## Directions:
Please transcribe, exactly and only, the lines of the records below from the one holding "U3 pin A: OPTO -> ISO_C" to the very end.

## Record set:
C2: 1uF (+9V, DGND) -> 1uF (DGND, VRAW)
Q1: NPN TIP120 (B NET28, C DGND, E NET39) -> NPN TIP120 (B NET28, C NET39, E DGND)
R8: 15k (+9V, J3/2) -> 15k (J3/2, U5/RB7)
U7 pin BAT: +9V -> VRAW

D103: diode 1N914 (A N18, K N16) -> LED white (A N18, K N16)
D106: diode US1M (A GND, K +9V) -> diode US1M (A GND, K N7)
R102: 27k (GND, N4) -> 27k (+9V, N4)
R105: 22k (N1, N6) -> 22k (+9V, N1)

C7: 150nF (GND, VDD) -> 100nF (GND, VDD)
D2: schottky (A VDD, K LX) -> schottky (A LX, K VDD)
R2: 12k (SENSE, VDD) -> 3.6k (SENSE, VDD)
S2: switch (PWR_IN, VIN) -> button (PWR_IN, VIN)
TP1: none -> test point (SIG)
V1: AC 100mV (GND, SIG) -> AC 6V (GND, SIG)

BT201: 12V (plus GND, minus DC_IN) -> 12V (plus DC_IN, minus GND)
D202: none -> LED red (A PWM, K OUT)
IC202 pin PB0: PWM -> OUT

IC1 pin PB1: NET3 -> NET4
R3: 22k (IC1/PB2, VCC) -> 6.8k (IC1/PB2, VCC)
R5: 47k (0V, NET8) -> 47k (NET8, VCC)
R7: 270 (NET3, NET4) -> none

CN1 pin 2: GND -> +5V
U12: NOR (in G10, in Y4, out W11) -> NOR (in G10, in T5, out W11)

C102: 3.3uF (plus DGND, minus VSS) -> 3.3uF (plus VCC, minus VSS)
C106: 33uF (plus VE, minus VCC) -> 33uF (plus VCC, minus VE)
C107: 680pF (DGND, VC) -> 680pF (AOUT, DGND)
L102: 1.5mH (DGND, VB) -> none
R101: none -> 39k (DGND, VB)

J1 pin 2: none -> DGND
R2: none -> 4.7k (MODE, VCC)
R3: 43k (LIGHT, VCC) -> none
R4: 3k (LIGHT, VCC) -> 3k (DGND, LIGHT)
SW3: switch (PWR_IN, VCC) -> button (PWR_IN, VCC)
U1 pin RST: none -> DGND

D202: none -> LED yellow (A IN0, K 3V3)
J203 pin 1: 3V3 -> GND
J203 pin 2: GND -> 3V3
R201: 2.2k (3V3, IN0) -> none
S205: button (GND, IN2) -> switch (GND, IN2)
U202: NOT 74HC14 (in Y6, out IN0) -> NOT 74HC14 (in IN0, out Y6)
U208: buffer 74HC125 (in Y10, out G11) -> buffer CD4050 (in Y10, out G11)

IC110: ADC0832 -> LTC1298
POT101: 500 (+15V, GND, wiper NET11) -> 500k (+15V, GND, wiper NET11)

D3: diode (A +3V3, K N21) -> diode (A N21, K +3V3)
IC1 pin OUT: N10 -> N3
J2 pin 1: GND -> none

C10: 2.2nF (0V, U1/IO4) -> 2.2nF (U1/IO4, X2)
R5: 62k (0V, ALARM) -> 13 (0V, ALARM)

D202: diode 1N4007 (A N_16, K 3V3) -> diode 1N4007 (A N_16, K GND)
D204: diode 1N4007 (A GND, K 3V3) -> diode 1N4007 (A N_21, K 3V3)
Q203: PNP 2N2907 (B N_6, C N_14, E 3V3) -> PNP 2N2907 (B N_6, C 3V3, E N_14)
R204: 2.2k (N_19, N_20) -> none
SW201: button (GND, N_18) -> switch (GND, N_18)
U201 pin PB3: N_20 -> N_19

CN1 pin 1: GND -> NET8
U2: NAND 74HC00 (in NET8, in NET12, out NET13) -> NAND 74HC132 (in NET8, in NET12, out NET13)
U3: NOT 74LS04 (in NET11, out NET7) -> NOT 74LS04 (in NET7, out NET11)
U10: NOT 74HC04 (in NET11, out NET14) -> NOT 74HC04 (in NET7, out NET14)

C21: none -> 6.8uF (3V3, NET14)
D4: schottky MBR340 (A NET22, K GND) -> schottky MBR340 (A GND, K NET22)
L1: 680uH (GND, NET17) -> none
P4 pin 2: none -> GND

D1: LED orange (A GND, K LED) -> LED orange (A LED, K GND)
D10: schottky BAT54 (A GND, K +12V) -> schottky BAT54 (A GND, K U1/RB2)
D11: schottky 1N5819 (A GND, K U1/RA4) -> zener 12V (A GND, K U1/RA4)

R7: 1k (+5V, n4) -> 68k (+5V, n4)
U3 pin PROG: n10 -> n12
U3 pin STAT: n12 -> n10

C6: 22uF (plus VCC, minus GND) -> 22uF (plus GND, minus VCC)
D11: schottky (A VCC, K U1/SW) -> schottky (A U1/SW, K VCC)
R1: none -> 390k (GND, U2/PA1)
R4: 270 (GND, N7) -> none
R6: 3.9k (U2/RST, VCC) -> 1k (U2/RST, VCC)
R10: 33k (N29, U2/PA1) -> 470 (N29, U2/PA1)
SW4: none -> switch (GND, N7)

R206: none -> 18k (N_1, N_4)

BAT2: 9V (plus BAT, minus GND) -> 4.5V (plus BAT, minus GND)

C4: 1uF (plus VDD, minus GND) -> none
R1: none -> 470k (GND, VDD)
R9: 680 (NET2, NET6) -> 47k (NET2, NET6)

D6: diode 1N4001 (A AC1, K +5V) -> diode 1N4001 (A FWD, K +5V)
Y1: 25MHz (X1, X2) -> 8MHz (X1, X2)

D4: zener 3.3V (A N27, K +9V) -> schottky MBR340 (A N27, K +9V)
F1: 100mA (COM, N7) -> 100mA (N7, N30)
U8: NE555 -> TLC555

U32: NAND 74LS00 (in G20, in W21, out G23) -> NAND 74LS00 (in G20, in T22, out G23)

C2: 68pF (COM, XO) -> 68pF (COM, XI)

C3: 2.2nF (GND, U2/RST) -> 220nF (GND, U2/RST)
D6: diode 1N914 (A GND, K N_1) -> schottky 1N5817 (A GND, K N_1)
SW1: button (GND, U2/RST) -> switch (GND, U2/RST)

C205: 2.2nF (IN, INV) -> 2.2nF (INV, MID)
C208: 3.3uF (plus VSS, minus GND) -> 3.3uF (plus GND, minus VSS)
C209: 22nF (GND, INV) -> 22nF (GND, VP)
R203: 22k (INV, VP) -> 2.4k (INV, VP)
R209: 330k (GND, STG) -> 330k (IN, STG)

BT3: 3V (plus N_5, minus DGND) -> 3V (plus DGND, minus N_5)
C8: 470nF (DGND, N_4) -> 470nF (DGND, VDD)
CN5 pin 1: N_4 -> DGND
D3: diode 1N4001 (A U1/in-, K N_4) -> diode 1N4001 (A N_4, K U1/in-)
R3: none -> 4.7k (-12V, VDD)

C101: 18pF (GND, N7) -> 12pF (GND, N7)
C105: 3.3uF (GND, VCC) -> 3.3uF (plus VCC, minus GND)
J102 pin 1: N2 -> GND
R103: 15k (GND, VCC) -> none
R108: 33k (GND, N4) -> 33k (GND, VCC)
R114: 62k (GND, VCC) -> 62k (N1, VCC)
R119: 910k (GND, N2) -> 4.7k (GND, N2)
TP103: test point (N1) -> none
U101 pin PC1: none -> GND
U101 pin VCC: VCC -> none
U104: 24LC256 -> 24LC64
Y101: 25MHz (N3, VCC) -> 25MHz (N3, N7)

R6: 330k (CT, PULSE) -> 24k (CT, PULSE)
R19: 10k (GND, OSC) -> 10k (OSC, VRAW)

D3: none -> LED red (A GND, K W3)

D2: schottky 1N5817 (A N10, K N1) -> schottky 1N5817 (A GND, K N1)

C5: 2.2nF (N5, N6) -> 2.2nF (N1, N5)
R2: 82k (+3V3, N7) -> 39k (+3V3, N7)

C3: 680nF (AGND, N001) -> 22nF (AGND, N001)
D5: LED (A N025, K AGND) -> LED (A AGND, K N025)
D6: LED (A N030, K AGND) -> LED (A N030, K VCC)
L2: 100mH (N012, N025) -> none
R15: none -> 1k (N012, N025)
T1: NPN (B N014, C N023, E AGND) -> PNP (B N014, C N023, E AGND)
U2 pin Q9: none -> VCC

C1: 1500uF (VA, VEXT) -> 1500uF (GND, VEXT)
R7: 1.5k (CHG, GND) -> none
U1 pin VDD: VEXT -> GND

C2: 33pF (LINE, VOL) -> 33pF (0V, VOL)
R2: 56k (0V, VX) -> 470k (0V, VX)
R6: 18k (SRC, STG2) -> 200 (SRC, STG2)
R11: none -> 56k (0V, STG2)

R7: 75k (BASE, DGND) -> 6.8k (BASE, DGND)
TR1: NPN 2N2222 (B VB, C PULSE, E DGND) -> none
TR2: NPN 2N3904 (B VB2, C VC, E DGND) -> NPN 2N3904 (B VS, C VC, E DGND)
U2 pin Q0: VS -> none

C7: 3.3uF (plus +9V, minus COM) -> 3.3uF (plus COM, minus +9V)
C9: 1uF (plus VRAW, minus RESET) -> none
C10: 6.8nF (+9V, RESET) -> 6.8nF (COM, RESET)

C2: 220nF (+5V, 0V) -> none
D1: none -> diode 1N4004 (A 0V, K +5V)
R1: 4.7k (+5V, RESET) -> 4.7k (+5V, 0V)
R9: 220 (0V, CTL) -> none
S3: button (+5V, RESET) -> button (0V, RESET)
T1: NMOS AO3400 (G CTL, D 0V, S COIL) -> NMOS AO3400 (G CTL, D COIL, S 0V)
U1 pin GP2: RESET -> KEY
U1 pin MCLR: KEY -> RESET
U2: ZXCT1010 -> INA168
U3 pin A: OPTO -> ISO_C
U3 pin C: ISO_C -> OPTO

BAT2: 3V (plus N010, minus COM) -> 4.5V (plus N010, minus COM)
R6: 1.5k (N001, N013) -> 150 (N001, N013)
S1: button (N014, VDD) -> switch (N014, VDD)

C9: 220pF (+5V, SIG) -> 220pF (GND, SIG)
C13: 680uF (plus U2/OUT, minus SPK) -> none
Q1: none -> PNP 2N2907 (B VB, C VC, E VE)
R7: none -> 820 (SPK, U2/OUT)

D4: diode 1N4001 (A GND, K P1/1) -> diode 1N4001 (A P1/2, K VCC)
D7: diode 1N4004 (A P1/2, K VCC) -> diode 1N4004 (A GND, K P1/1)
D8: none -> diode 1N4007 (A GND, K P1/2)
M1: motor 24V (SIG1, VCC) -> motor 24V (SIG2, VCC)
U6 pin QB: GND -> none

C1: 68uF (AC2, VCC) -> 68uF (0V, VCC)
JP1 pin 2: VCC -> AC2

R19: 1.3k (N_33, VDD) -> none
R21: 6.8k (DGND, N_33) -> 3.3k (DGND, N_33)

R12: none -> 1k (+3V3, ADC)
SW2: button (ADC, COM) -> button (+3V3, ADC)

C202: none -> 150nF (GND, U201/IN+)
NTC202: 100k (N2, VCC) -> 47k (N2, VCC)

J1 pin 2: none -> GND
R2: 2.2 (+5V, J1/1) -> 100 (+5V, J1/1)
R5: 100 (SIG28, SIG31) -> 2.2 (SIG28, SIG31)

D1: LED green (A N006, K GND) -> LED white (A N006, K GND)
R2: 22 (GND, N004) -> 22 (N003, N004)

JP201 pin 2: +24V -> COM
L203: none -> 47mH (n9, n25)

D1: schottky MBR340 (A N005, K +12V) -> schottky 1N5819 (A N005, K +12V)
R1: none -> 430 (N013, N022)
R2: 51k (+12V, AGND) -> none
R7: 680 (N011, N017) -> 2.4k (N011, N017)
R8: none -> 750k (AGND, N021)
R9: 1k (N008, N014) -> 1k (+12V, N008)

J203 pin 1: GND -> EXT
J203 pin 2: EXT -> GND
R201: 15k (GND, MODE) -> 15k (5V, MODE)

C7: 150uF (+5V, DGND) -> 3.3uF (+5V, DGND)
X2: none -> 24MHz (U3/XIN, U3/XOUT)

## Task output:
U3 pin A: OPTO -> ISO_C
U3 pin C: ISO_C -> OPTO

BAT2: 3V (plus N010, minus COM) -> 4.5V (plus N010, minus COM)
R6: 1.5k (N001, N013) -> 150 (N001, N013)
S1: button (N014, VDD) -> switch (N014, VDD)

C9: 220pF (+5V, SIG) -> 220pF (GND, SIG)
C13: 680uF (plus U2/OUT, minus SPK) -> none
Q1: none -> PNP 2N2907 (B VB, C VC, E VE)
R7: none -> 820 (SPK, U2/OUT)

D4: diode 1N4001 (A GND, K P1/1) -> diode 1N4001 (A P1/2, K VCC)
D7: diode 1N4004 (A P1/2, K VCC) -> diode 1N4004 (A GND, K P1/1)
D8: none -> diode 1N4007 (A GND, K P1/2)
M1: motor 24V (SIG1, VCC) -> motor 24V (SIG2, VCC)
U6 pin QB: GND -> none

C1: 68uF (AC2, VCC) -> 68uF (0V, VCC)
JP1 pin 2: VCC -> AC2

R19: 1.3k (N_33, VDD) -> none
R21: 6.8k (DGND, N_33) -> 3.3k (DGND, N_33)

R12: none -> 1k (+3V3, ADC)
SW2: button (ADC, COM) -> button (+3V3, ADC)

C202: none -> 150nF (GND, U201/IN+)
NTC202: 100k (N2, VCC) -> 47k (N2, VCC)

J1 pin 2: none -> GND
R2: 2.2 (+5V, J1/1) -> 100 (+5V, J1/1)
R5: 100 (SIG28, SIG31) -> 2.2 (SIG28, SIG31)

D1: LED green (A N006, K GND) -> LED white (A N006, K GND)
R2: 22 (GND, N004) -> 22 (N003, N004)

JP201 pin 2: +24V -> COM
L203: none -> 47mH (n9, n25)

D1: schottky MBR340 (A N005, K +12V) -> schottky 1N5819 (A N005, K +12V)
R1: none -> 430 (N013, N022)
R2: 51k (+12V, AGND) -> none
R7: 680 (N011, N017) -> 2.4k (N011, N017)
R8: none -> 750k (AGND, N021)
R9: 1k (N008, N014) -> 1k (+12V, N008)

J203 pin 1: GND -> EXT
J203 pin 2: EXT -> GND
R201: 15k (GND, MODE) -> 15k (5V, MODE)

C7: 150uF (+5V, DGND) -> 3.3uF (+5V, DGND)
X2: none -> 24MHz (U3/XIN, U3/XOUT)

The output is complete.